## Data shown

━━━

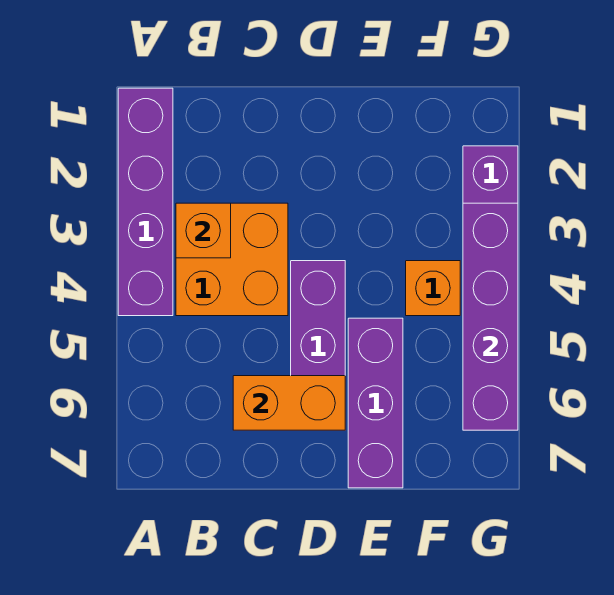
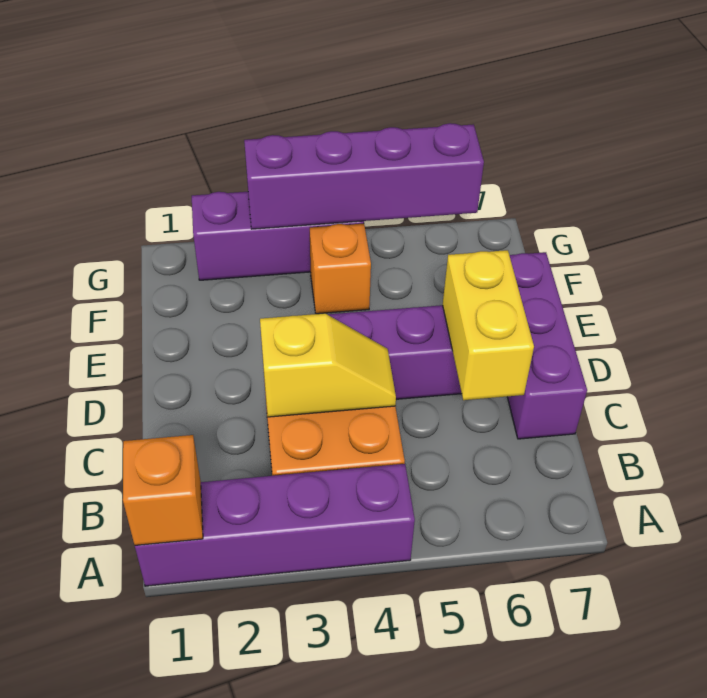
orange brick B3 level 2 -> orange brick A1 level 2
none -> yellow slope C3:C4 level 2 top 3
orange brick C6:D6 level 2 -> yellow brick C6:D6 level 2
purple brick E5:E7 level 1 -> purple brick C7:E7 level 1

━━━

In the answer, all of the material should appear exactly as given, with no picture carried over.

orange brick B3 level 2 -> orange brick A1 level 2
none -> yellow slope C3:C4 level 2 top 3
orange brick C6:D6 level 2 -> yellow brick C6:D6 level 2
purple brick E5:E7 level 1 -> purple brick C7:E7 level 1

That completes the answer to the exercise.